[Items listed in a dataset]
__________

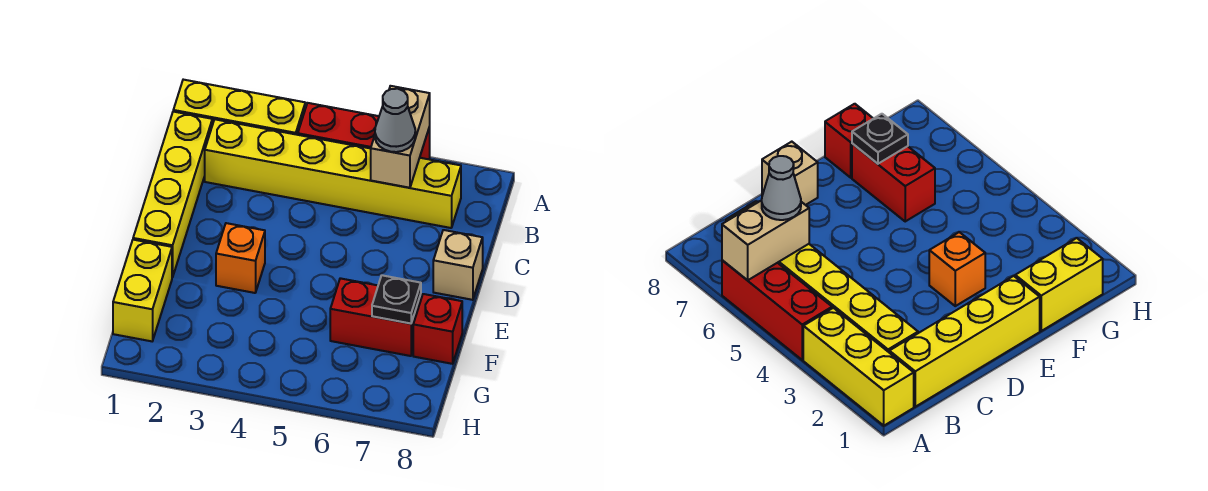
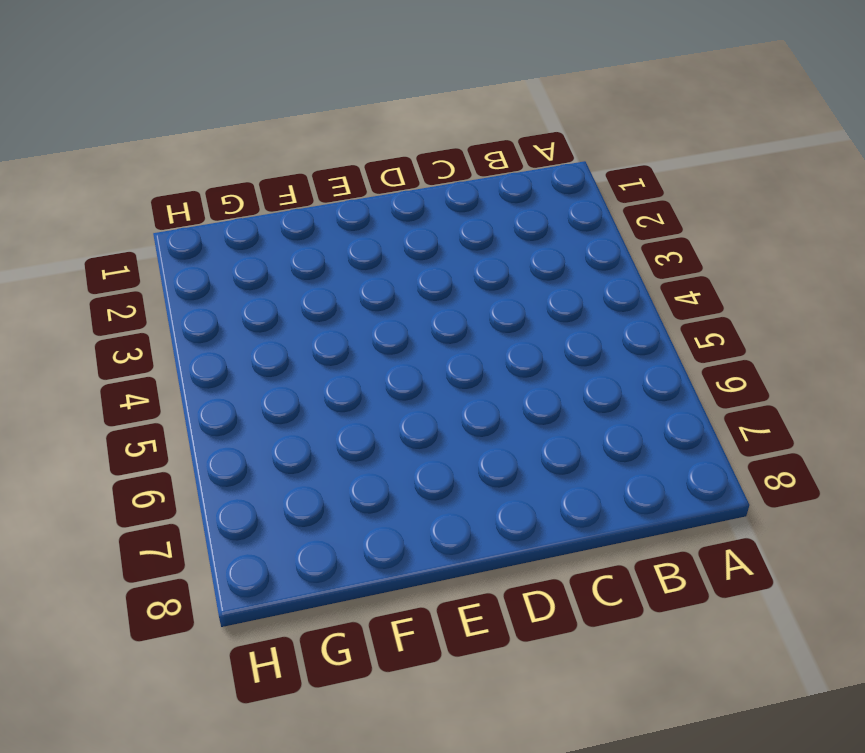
none -> yellow brick A1:A3 level 1
none -> red brick A4:A6 level 1
none -> yellow brick B1:E1 level 1

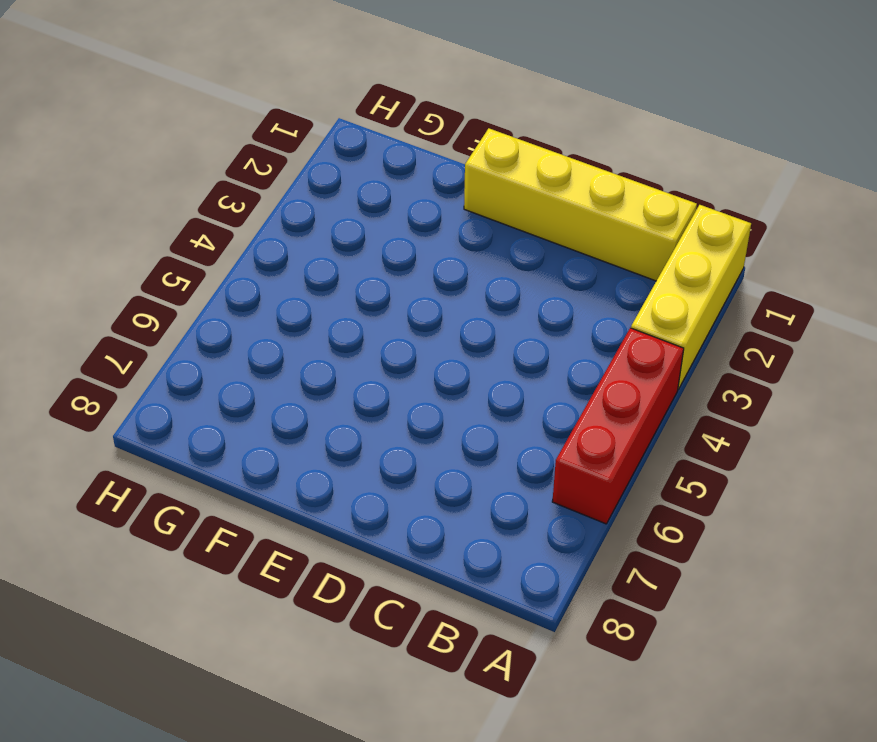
none -> yellow brick B2:B7 level 1
none -> tan brick D8 level 1
none -> orange brick E3 level 1

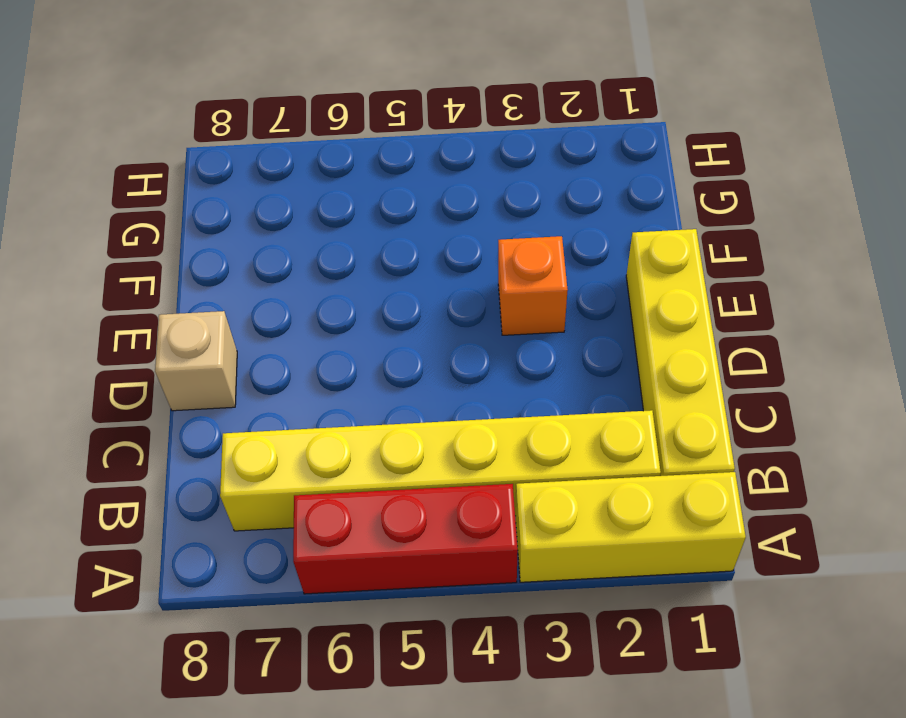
none -> yellow brick F1:G1 level 1
none -> red brick F6:F7 level 1
none -> red brick F8 level 1

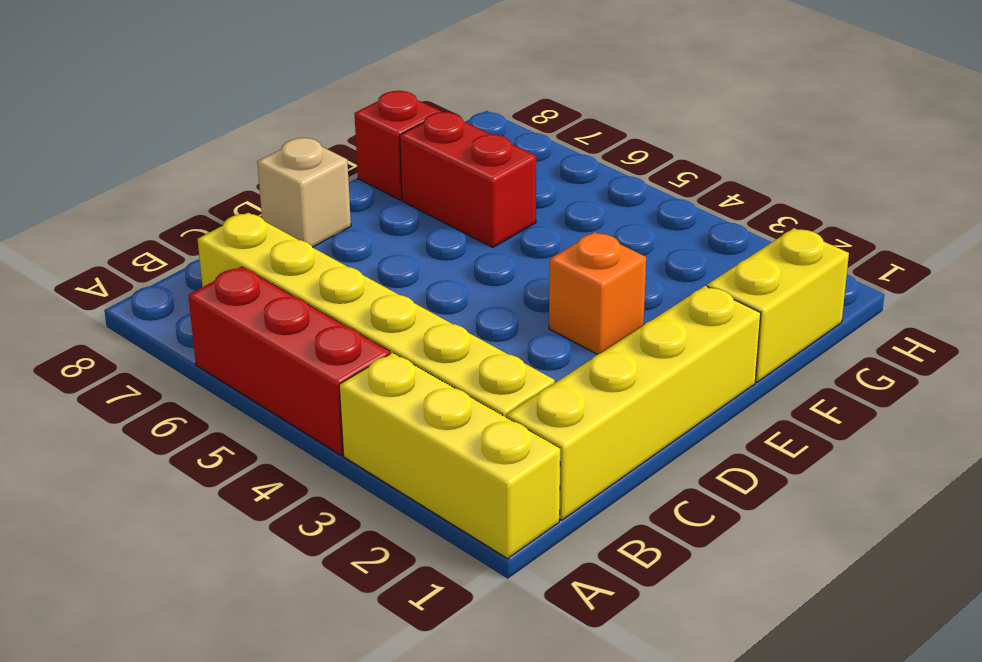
none -> tan brick A6:B6 level 2
none -> black plate F7 level 2
none -> grey cone B6 level 3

__________

The entries above need to be repeated word for word, minus their pictures.

none -> yellow brick A1:A3 level 1
none -> red brick A4:A6 level 1
none -> yellow brick B1:E1 level 1

none -> yellow brick B2:B7 level 1
none -> tan brick D8 level 1
none -> orange brick E3 level 1

none -> yellow brick F1:G1 level 1
none -> red brick F6:F7 level 1
none -> red brick F8 level 1

none -> tan brick A6:B6 level 2
none -> black plate F7 level 2
none -> grey cone B6 level 3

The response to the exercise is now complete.